*** Opening Data for processing ***
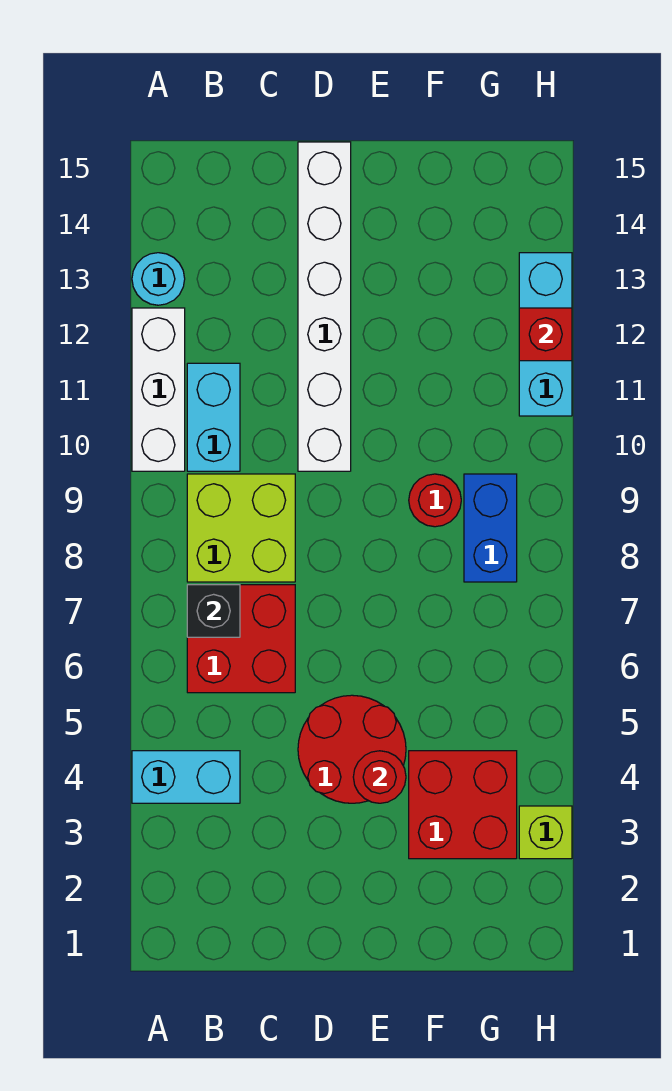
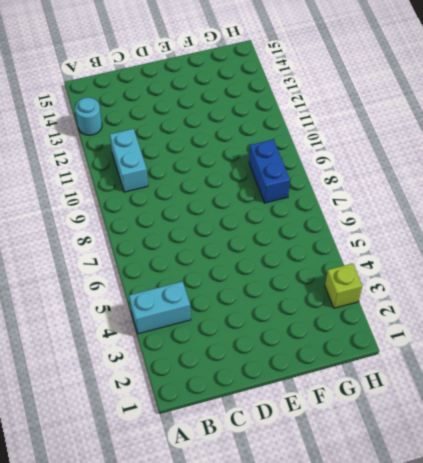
none -> white brick A10:A12 level 1
none -> red brick B6:C7 level 1
none -> lime brick B8:C9 level 1

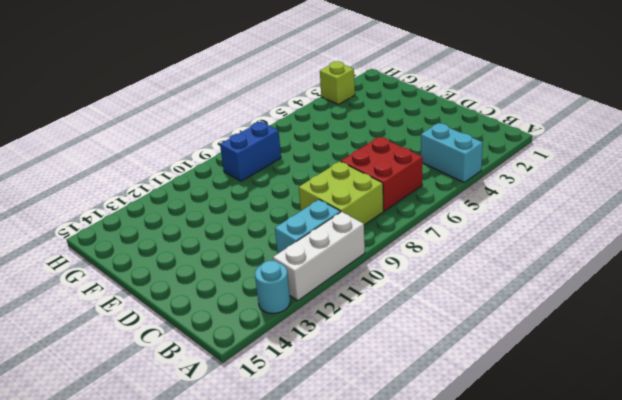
none -> red round brick D4:E5 level 1
none -> white brick D10:D15 level 1
none -> red brick F3:G4 level 1

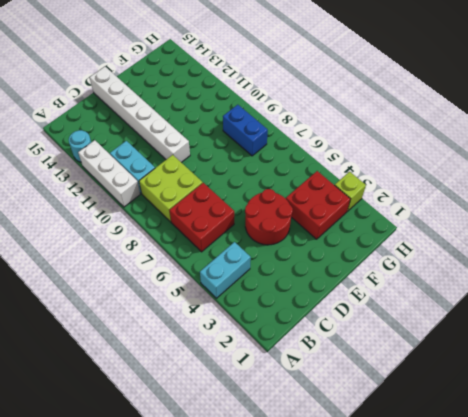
none -> red round brick F9 level 1
none -> cyan brick H11:H13 level 1
none -> black brick B7 level 2

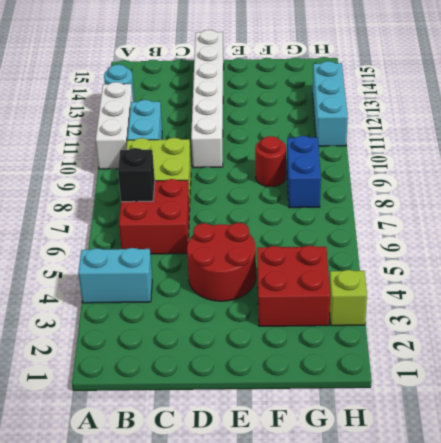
none -> red round brick E4 level 2
none -> red brick H12 level 2

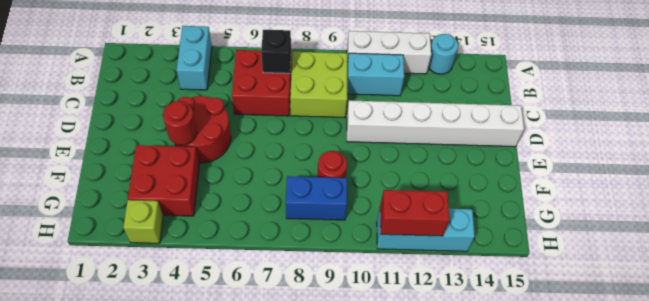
red brick H11:H12 level 2 -> red brick H12 level 2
*** Closing Data for processing ***
• _Your goal_: Please reproduce the records above exactly, leaving out every picture.

• _Reply to the exercise_:
none -> white brick A10:A12 level 1
none -> red brick B6:C7 level 1
none -> lime brick B8:C9 level 1

none -> red round brick D4:E5 level 1
none -> white brick D10:D15 level 1
none -> red brick F3:G4 level 1

none -> red round brick F9 level 1
none -> cyan brick H11:H13 level 1
none -> black brick B7 level 2

none -> red round brick E4 level 2
none -> red brick H12 level 2

red brick H11:H12 level 2 -> red brick H12 level 2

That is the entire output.